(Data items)
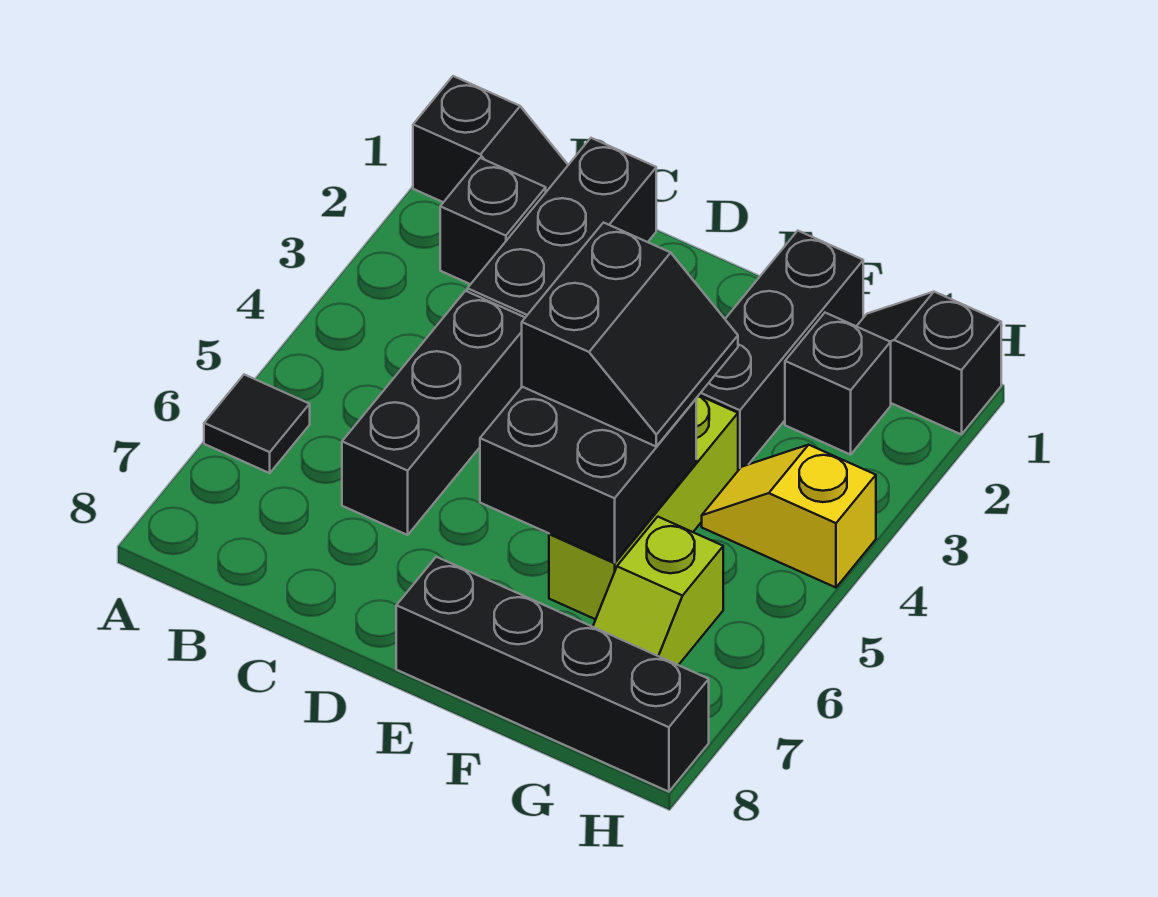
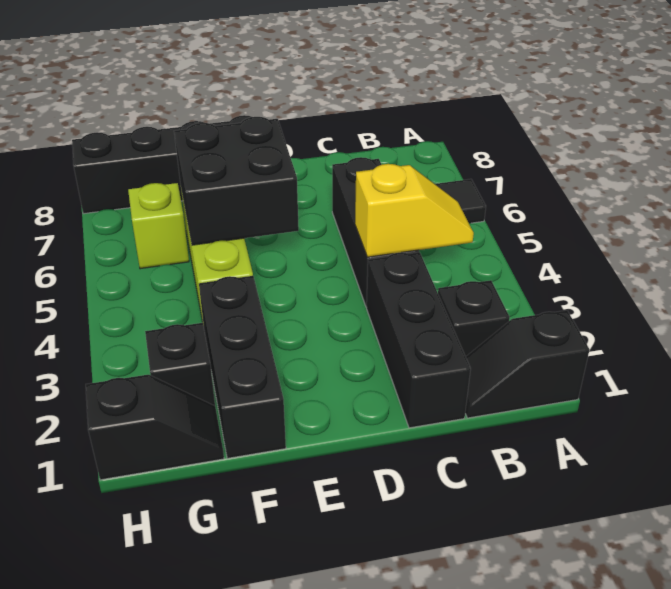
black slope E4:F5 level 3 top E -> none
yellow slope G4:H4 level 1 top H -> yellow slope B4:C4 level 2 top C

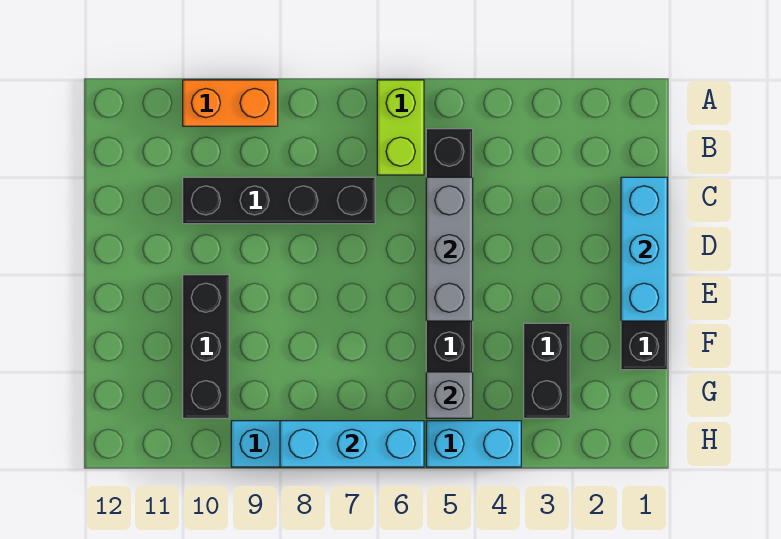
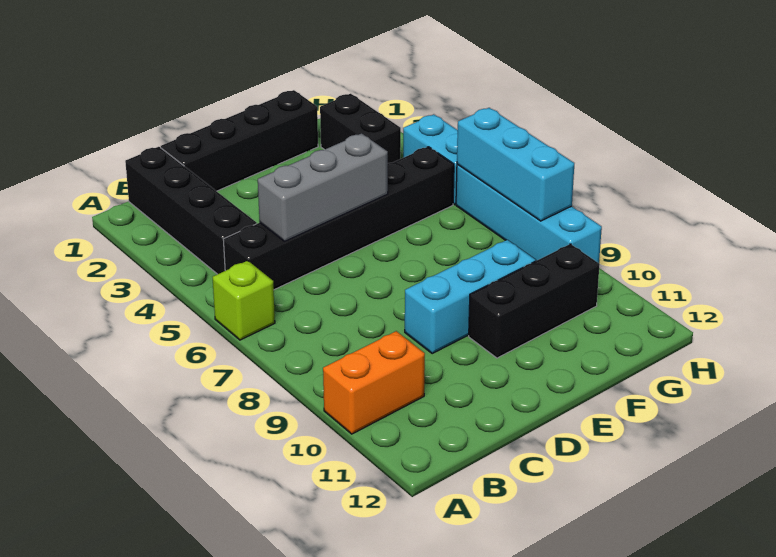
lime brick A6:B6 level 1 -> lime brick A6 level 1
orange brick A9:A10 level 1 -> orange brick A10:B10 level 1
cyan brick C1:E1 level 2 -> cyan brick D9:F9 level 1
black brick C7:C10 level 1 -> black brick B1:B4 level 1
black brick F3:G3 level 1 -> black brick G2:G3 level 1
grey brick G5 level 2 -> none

→ WORK TO COMPLETE: When you print the records above, keep them exact and leave out the pictures.

→ RESULT OF THIS EXERCISE:
black slope E4:F5 level 3 top E -> none
yellow slope G4:H4 level 1 top H -> yellow slope B4:C4 level 2 top C

lime brick A6:B6 level 1 -> lime brick A6 level 1
orange brick A9:A10 level 1 -> orange brick A10:B10 level 1
cyan brick C1:E1 level 2 -> cyan brick D9:F9 level 1
black brick C7:C10 level 1 -> black brick B1:B4 level 1
black brick F3:G3 level 1 -> black brick G2:G3 level 1
grey brick G5 level 2 -> none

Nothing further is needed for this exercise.